■ **What the task requires**
Below are several records. Retype exactly those lines running from the one with "brown bowling pin: 7 -> 10" through the one with "black padlock: 4 -> 6", end lines included, and no others.

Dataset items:
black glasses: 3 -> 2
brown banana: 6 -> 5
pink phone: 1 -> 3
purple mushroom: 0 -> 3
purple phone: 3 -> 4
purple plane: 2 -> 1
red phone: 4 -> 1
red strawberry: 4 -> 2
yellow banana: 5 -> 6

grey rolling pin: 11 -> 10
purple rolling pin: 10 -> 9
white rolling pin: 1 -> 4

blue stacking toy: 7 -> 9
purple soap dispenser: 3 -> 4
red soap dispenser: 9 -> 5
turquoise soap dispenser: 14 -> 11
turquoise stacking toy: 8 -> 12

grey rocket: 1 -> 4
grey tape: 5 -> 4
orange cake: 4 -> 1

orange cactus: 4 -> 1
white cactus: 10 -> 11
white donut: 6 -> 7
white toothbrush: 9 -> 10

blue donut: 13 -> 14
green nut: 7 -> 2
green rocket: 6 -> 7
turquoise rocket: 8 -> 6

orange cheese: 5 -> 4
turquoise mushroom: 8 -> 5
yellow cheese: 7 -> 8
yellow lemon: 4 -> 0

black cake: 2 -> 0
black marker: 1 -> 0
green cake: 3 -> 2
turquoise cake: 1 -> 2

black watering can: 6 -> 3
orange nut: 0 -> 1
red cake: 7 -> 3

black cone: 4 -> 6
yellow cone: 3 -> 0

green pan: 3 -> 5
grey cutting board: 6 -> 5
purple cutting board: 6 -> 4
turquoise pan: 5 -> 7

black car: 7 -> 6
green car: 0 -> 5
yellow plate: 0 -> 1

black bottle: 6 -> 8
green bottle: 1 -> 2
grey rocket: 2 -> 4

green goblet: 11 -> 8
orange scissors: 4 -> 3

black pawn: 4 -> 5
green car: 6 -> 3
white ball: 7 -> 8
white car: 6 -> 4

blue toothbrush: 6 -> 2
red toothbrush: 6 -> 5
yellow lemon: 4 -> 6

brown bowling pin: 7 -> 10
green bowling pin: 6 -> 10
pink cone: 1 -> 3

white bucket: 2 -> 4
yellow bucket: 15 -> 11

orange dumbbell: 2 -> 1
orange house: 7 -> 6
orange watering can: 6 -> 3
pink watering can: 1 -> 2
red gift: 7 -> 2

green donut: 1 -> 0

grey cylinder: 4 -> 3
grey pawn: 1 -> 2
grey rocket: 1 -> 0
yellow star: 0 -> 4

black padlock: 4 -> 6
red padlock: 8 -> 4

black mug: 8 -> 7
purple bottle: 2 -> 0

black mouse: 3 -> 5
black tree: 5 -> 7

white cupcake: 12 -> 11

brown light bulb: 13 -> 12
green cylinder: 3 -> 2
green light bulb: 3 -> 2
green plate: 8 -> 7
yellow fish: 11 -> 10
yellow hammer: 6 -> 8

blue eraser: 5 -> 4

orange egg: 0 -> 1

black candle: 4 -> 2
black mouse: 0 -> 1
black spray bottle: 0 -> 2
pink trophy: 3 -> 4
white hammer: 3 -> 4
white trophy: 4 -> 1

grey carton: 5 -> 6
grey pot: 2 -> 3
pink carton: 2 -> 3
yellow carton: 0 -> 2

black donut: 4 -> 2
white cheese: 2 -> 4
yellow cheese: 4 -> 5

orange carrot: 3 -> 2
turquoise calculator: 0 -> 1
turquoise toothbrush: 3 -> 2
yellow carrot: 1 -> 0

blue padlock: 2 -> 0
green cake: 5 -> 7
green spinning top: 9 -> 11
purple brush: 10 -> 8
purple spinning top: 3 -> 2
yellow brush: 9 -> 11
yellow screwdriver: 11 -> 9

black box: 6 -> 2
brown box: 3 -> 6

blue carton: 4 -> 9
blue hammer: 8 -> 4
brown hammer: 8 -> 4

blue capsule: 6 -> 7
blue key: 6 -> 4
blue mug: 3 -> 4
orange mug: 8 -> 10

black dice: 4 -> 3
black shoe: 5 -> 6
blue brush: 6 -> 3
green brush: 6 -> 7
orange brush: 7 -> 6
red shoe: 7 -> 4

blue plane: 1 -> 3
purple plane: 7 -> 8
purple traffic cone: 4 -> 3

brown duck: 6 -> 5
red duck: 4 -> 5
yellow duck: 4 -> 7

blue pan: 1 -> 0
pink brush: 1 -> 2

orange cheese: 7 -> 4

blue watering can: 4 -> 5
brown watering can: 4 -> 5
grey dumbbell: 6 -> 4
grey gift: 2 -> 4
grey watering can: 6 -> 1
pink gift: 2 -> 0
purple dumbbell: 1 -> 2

■ **Expected answer**
brown bowling pin: 7 -> 10
green bowling pin: 6 -> 10
pink cone: 1 -> 3

white bucket: 2 -> 4
yellow bucket: 15 -> 11

orange dumbbell: 2 -> 1
orange house: 7 -> 6
orange watering can: 6 -> 3
pink watering can: 1 -> 2
red gift: 7 -> 2

green donut: 1 -> 0

grey cylinder: 4 -> 3
grey pawn: 1 -> 2
grey rocket: 1 -> 0
yellow star: 0 -> 4

black padlock: 4 -> 6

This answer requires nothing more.